▸ Prompt:
Only the pictures are to be left out, and the rest of the entries should be reproduced exactly.

Scene images with change listings:

——

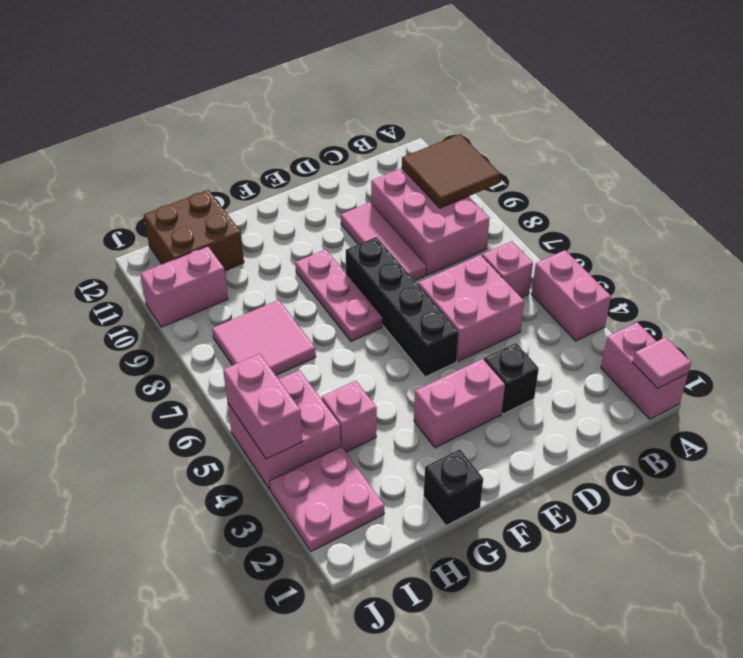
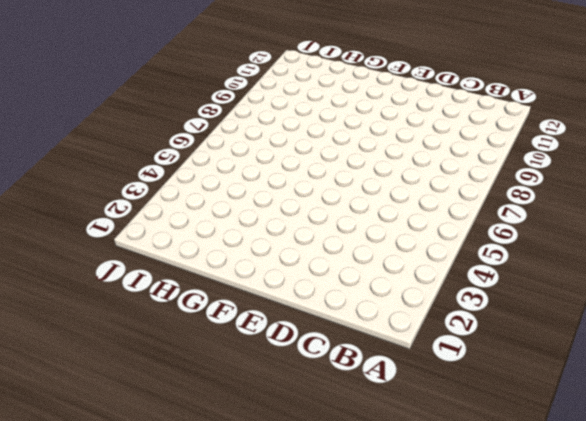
none -> pink 1x2 brick [601,322,688,419]
none -> pink 1x2 brick [532,250,611,341]
none -> pink 1x1 brick [482,241,533,298]

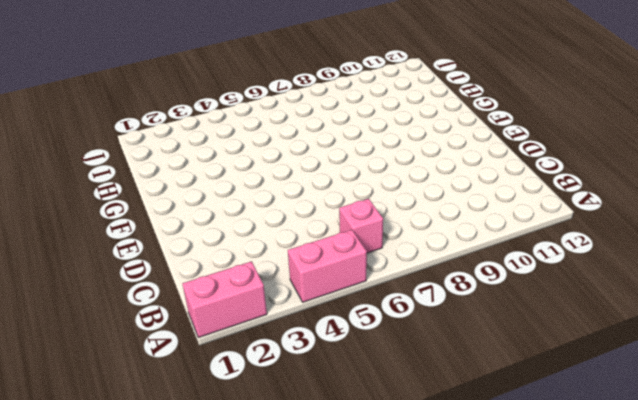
none -> pink 2x3 brick [371,168,490,275]
none -> pink 2x2 brick [418,255,524,361]
none -> black 1x1 brick [484,343,539,414]

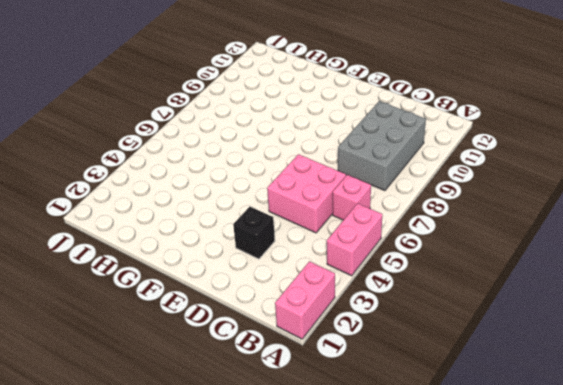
grey 2x3 brick [338,101,426,191] -> pink 2x3 brick [371,168,490,275]
none -> pink 1x3 tile [341,202,426,281]
none -> pink 1x2 brick [414,359,505,448]
none -> black 1x4 brick [346,237,459,377]

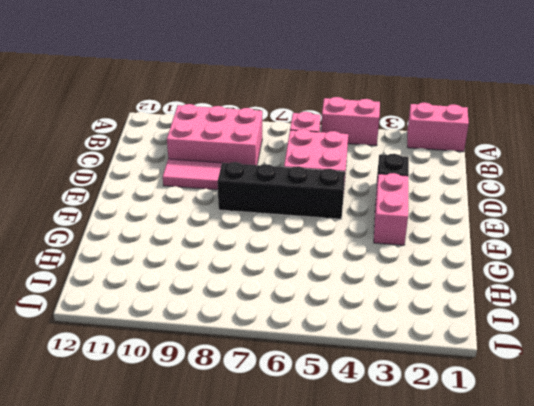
none -> pink 1x3 plate [295,249,382,341]
none -> black 1x1 brick [424,449,483,526]
none -> pink 1x1 brick [322,381,377,452]

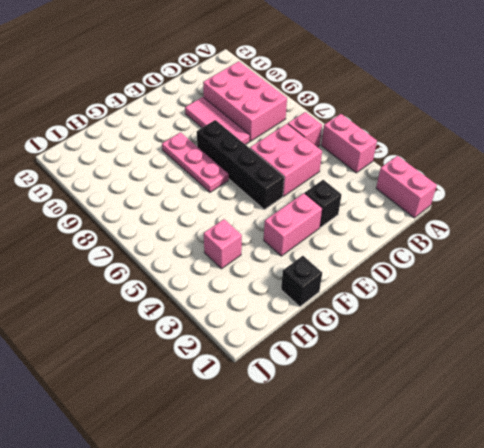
none -> pink 2x2 tile [212,300,316,375]
none -> brown 2x2 brick [144,190,244,271]
none -> pink 2x2 plate [269,447,384,551]

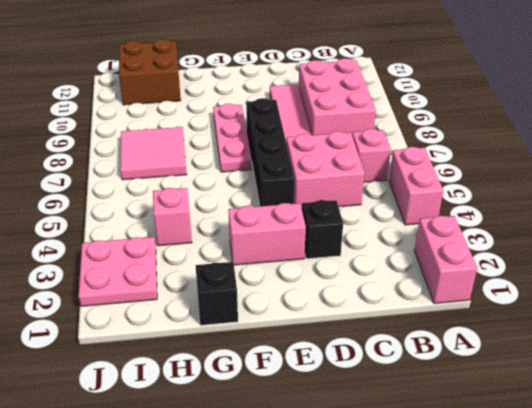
none -> pink 2x2 brick [228,370,341,489]
none -> pink 1x2 brick [140,246,228,327]
none -> pink 1x1 tile [633,337,691,388]

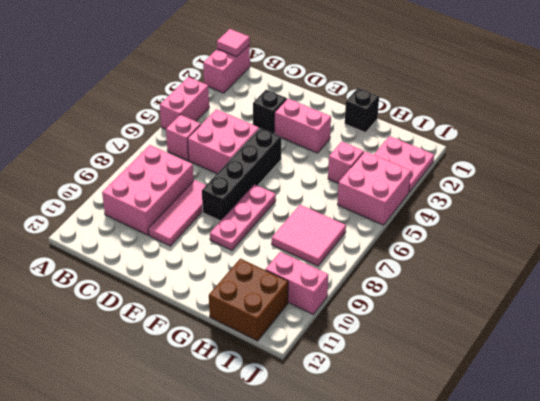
none -> brown 2x2 tile [402,134,500,208]
none -> pink 1x2 brick [223,354,303,459]

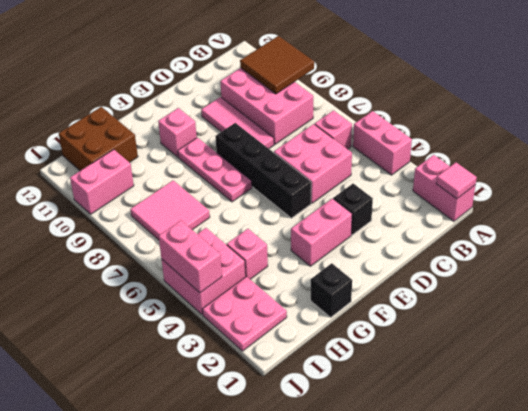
pink 1x1 brick [158,108,197,157] -> none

——

▸ Solution for this problem:
none -> pink 1x2 brick [601,322,688,419]
none -> pink 1x2 brick [532,250,611,341]
none -> pink 1x1 brick [482,241,533,298]

none -> pink 2x3 brick [371,168,490,275]
none -> pink 2x2 brick [418,255,524,361]
none -> black 1x1 brick [484,343,539,414]

grey 2x3 brick [338,101,426,191] -> pink 2x3 brick [371,168,490,275]
none -> pink 1x3 tile [341,202,426,281]
none -> pink 1x2 brick [414,359,505,448]
none -> black 1x4 brick [346,237,459,377]

none -> pink 1x3 plate [295,249,382,341]
none -> black 1x1 brick [424,449,483,526]
none -> pink 1x1 brick [322,381,377,452]

none -> pink 2x2 tile [212,300,316,375]
none -> brown 2x2 brick [144,190,244,271]
none -> pink 2x2 plate [269,447,384,551]

none -> pink 2x2 brick [228,370,341,489]
none -> pink 1x2 brick [140,246,228,327]
none -> pink 1x1 tile [633,337,691,388]

none -> brown 2x2 tile [402,134,500,208]
none -> pink 1x2 brick [223,354,303,459]

pink 1x1 brick [158,108,197,157] -> none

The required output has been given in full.